[Task directions] Among the lines below, keep only those from the one containing "(192, 350) = (504, 387): pink" through the one containing "(287, 404) = (568, 319): pink", and reproduce them exactly.

[Material supplied]
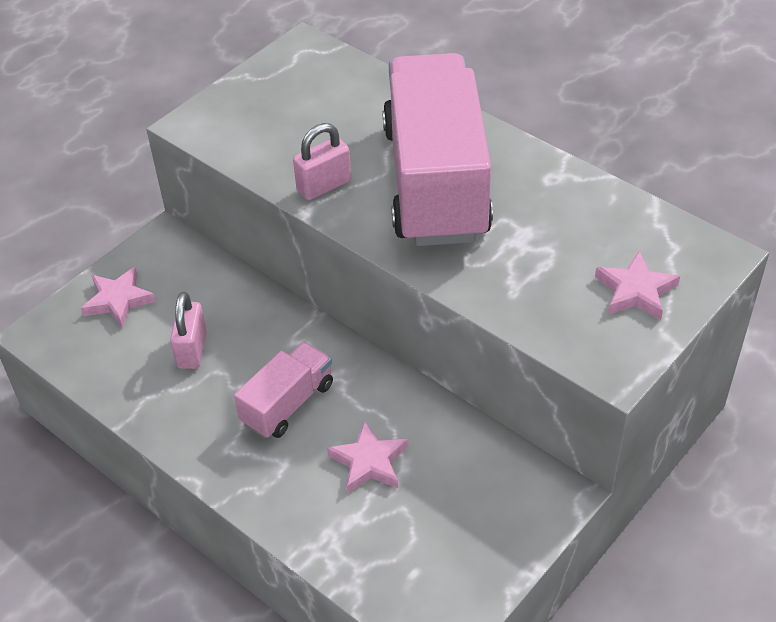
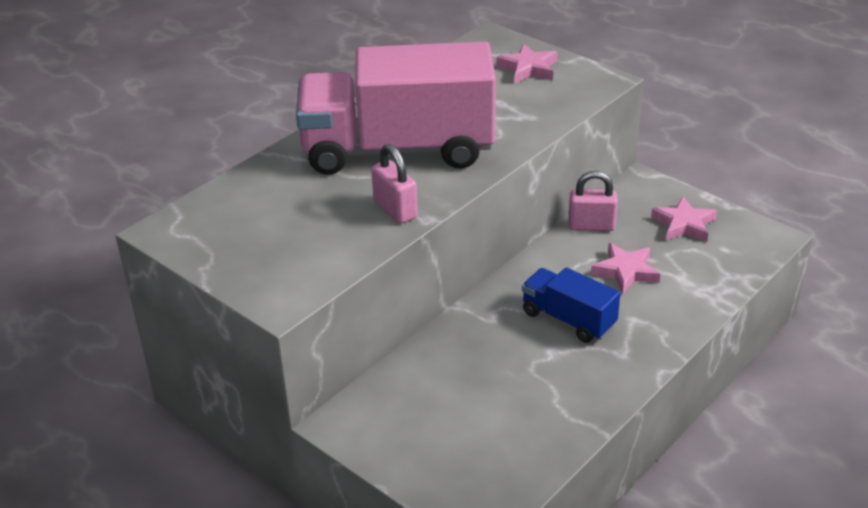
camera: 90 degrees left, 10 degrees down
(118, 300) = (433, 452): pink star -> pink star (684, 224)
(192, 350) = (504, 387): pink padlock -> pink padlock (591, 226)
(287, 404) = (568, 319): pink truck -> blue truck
---
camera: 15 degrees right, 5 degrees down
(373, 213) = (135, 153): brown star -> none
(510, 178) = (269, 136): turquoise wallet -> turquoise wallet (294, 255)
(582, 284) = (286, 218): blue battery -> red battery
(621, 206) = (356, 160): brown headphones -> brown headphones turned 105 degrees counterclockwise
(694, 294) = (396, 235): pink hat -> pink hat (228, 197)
--
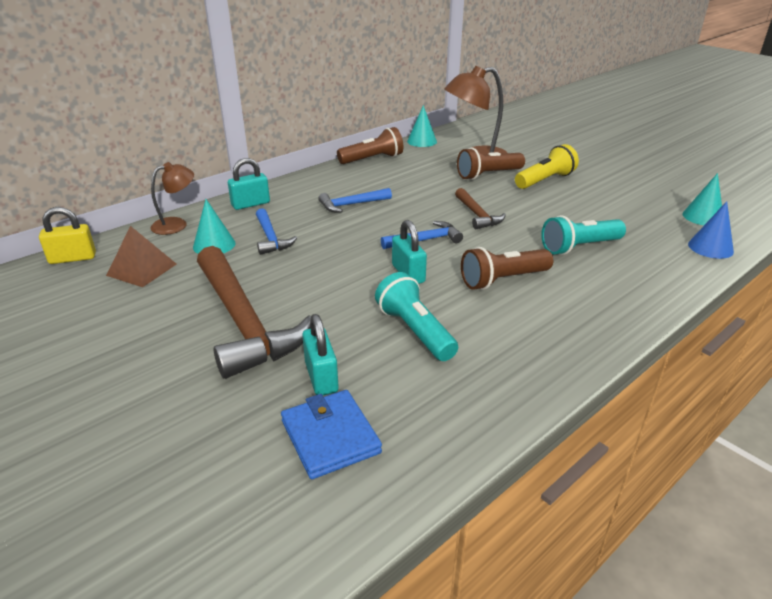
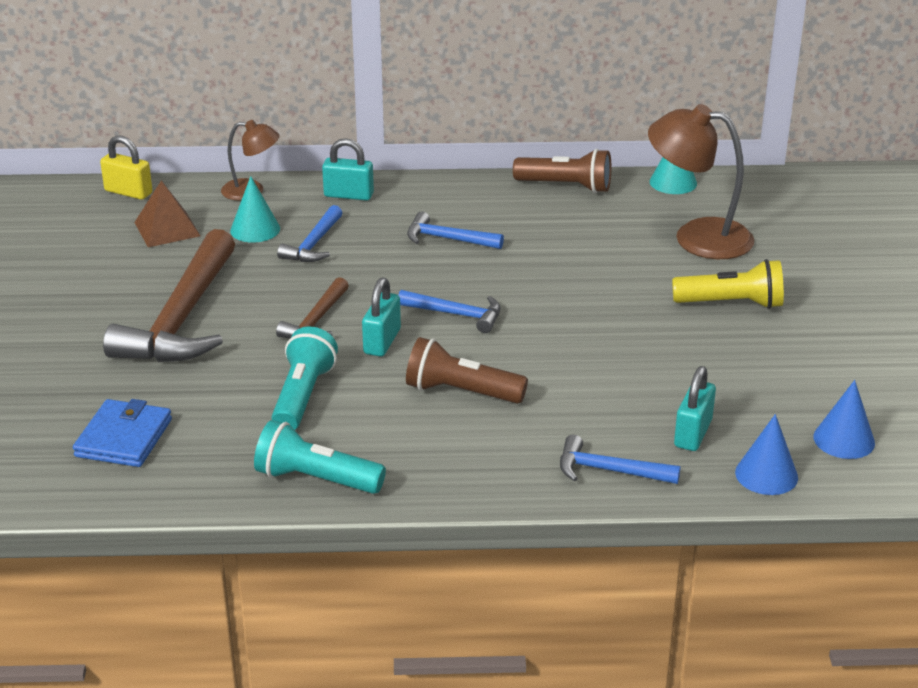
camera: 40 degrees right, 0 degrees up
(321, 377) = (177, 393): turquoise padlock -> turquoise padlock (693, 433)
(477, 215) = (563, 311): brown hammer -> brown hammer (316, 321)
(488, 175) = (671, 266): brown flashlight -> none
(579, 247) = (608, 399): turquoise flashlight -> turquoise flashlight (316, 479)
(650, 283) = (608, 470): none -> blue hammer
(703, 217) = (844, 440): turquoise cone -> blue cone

[Reply]
(192, 350) = (504, 387): pink padlock -> pink padlock (591, 226)
(287, 404) = (568, 319): pink truck -> blue truck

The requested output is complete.